From the data, return each line holding the word "poche".
*** SOURCE DATA ***
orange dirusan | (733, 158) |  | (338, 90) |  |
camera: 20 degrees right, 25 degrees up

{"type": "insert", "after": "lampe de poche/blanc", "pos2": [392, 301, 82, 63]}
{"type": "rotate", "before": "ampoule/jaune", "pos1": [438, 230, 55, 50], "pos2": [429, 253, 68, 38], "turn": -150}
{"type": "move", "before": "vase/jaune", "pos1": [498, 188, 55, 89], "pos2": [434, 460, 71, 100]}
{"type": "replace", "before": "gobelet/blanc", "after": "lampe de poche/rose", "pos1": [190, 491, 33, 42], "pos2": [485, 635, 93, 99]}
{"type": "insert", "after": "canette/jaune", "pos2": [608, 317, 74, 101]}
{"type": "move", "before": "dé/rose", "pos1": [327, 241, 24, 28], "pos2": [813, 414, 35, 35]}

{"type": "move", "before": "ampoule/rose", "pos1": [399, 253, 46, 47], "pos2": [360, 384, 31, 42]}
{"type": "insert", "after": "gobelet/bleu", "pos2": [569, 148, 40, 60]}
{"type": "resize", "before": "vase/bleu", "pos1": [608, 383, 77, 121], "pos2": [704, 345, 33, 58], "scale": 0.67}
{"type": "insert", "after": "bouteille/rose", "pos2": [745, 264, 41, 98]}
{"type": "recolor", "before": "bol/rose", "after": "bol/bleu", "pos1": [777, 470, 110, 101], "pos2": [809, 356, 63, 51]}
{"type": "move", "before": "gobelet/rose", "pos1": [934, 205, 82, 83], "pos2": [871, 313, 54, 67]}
*** End of SOURCE DATA ***
*** SOURCE DATA ***
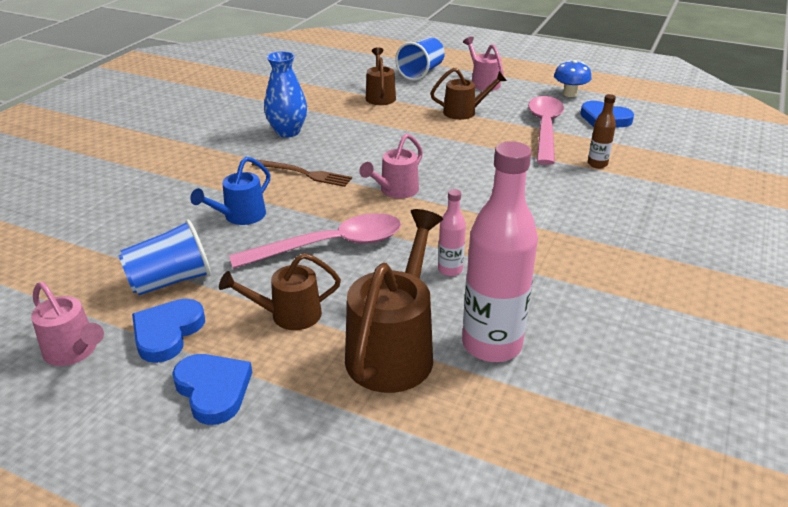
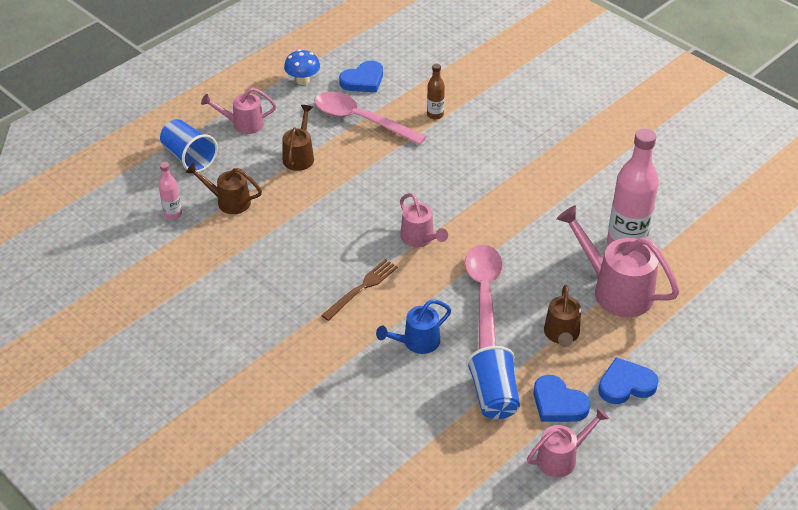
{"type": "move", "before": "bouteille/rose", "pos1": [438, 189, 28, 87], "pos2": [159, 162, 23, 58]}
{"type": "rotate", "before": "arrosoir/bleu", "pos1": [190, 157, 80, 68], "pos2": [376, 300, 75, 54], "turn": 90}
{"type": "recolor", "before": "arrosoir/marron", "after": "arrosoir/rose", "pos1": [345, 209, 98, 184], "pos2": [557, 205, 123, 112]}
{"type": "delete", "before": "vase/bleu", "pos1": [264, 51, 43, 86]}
*** End of SOURCE DATA ***
#### ANSWER BOX
{"type": "insert", "after": "lampe de poche/blanc", "pos2": [392, 301, 82, 63]}
{"type": "replace", "before": "gobelet/blanc", "after": "lampe de poche/rose", "pos1": [190, 491, 33, 42], "pos2": [485, 635, 93, 99]}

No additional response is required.